> **Exercise**: Of the lines in the material below, print only those from the one containing "SW2: button (3V3, N22) -> button (3V3, N7)" to the one containing "R6: 82k (+5V, SDA) -> 15k (+5V, SDA)", ends included, exactly as written and without pictures.

> **Data for this task**:

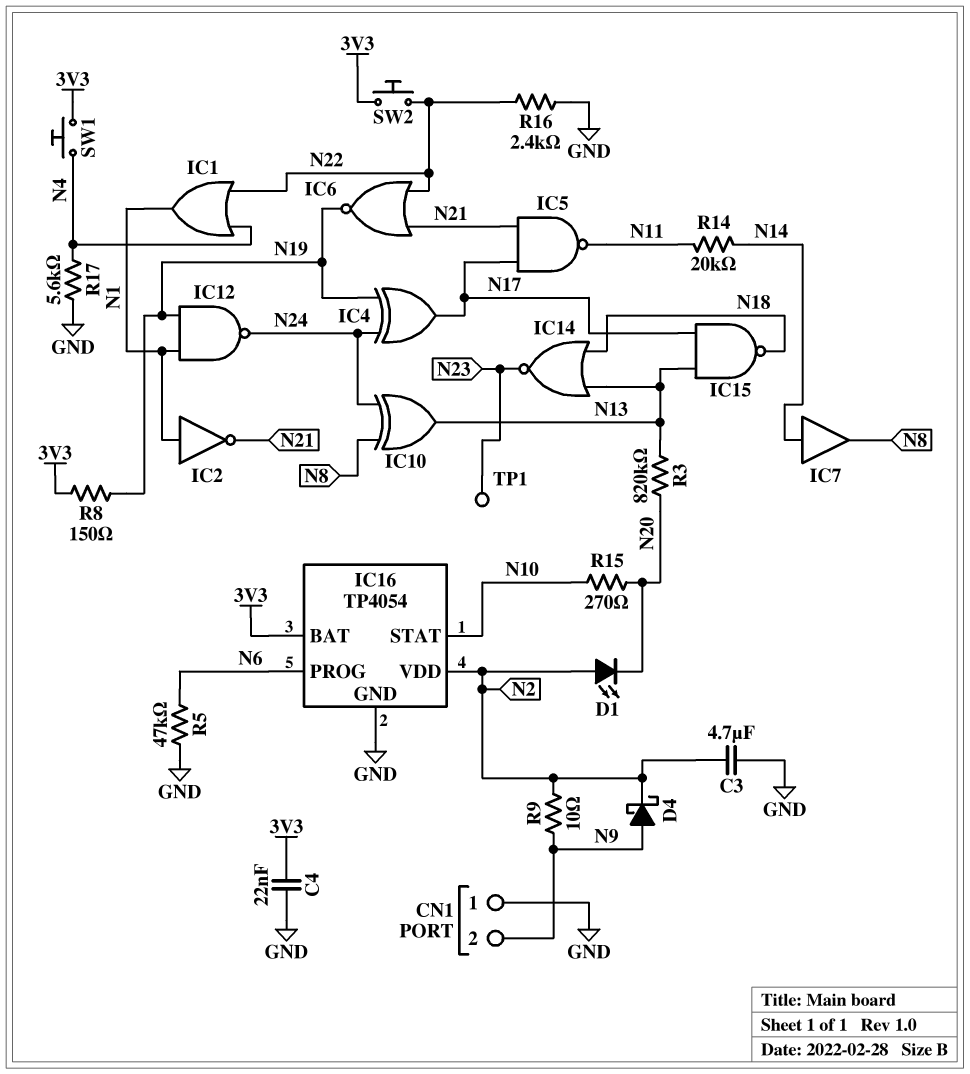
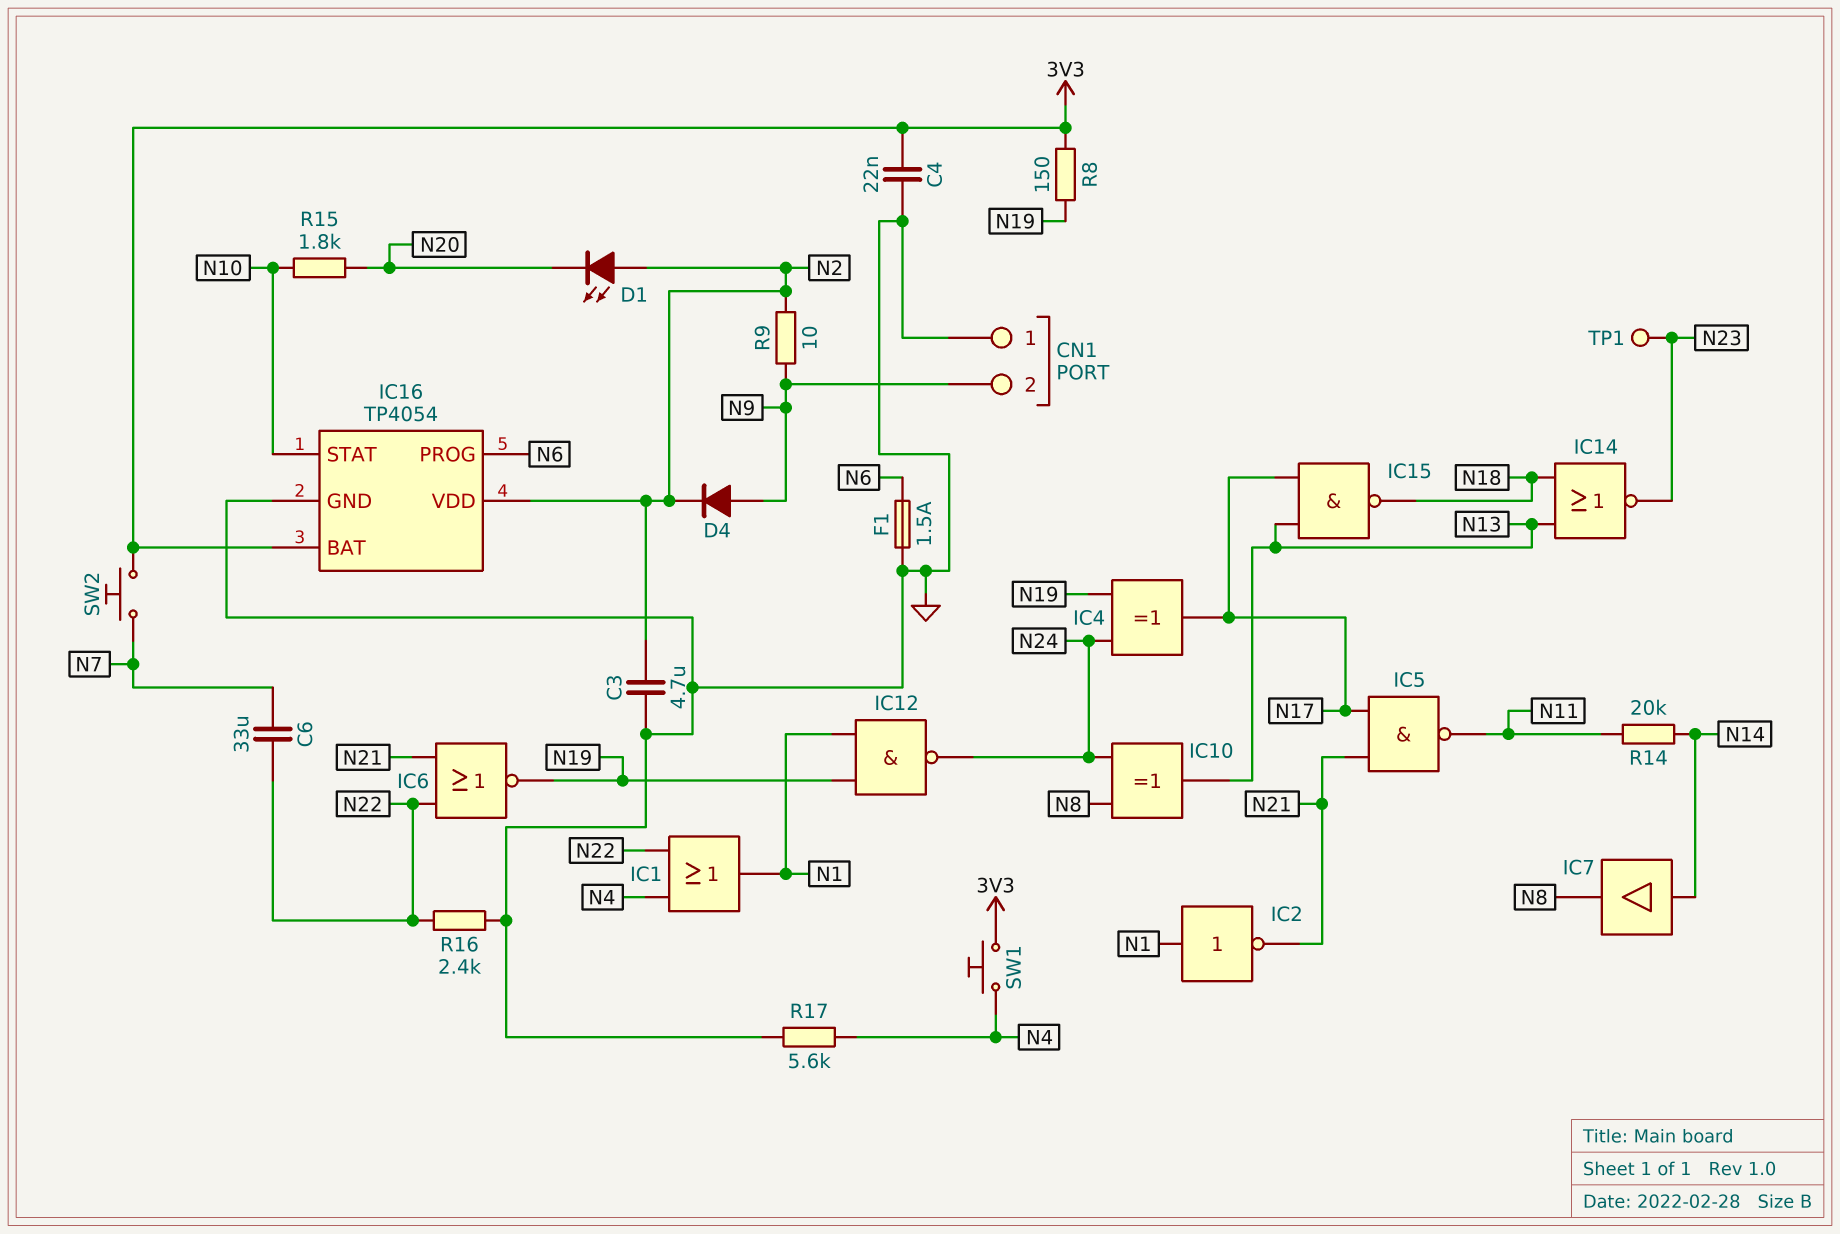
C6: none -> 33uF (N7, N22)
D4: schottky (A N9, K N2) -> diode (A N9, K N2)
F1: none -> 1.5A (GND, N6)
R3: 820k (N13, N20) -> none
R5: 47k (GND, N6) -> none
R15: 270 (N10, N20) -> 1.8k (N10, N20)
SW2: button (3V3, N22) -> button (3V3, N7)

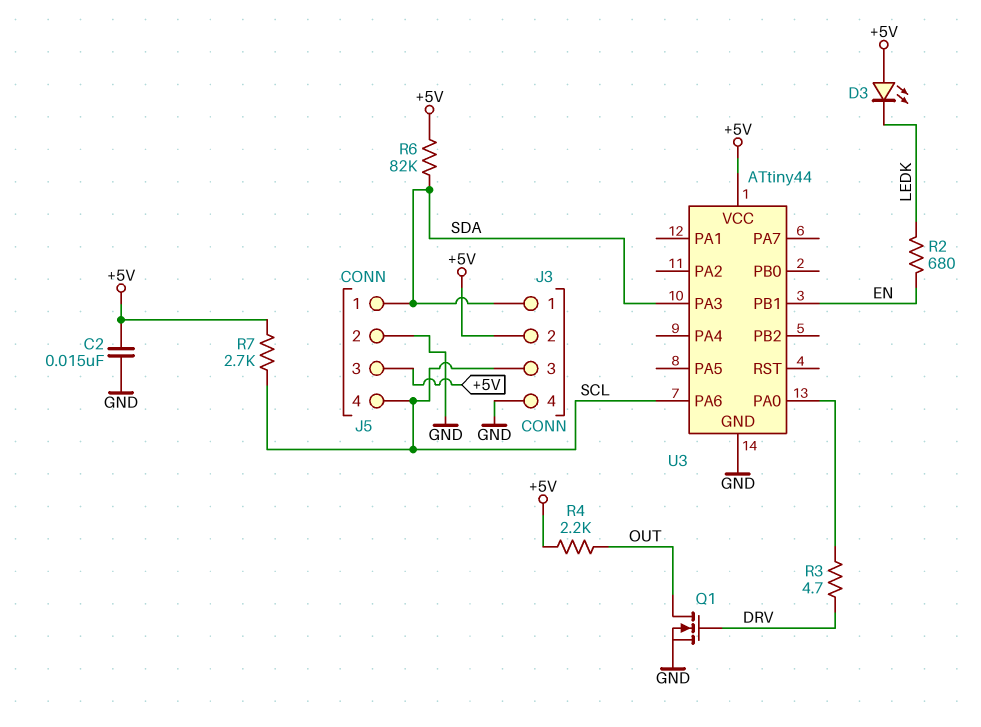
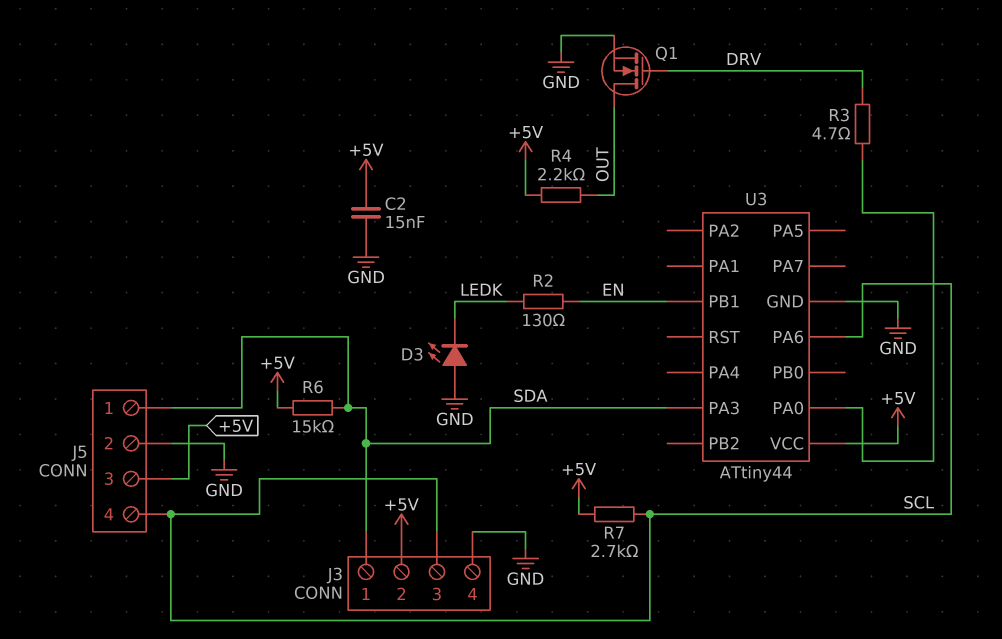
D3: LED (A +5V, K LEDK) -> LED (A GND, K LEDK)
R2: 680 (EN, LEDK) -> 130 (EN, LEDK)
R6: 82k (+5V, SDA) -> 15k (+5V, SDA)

* * *

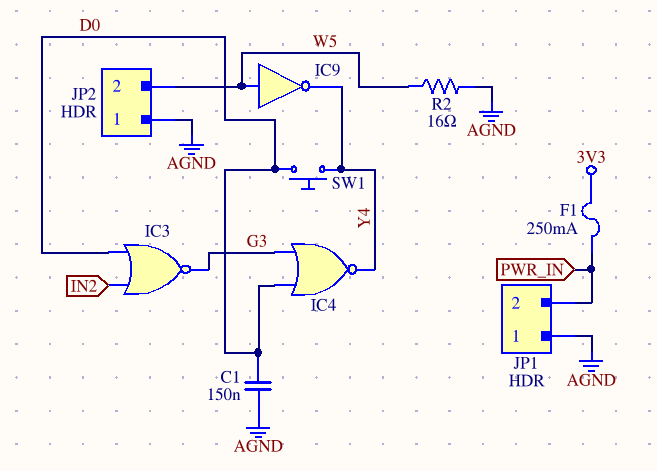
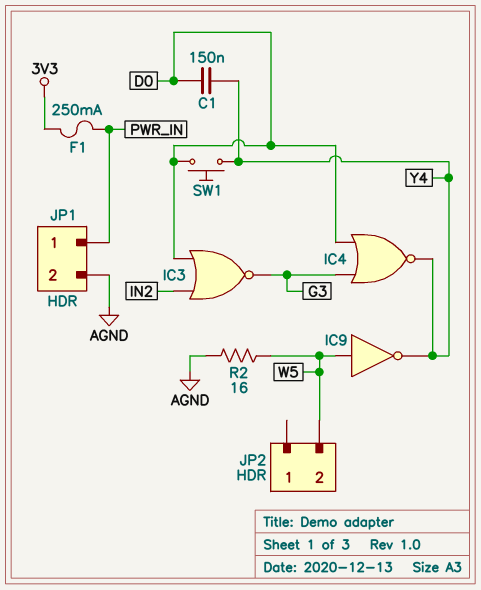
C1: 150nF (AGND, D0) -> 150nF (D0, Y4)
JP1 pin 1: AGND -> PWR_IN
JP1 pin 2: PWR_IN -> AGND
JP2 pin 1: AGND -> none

> **Expected output**:
SW2: button (3V3, N22) -> button (3V3, N7)

D3: LED (A +5V, K LEDK) -> LED (A GND, K LEDK)
R2: 680 (EN, LEDK) -> 130 (EN, LEDK)
R6: 82k (+5V, SDA) -> 15k (+5V, SDA)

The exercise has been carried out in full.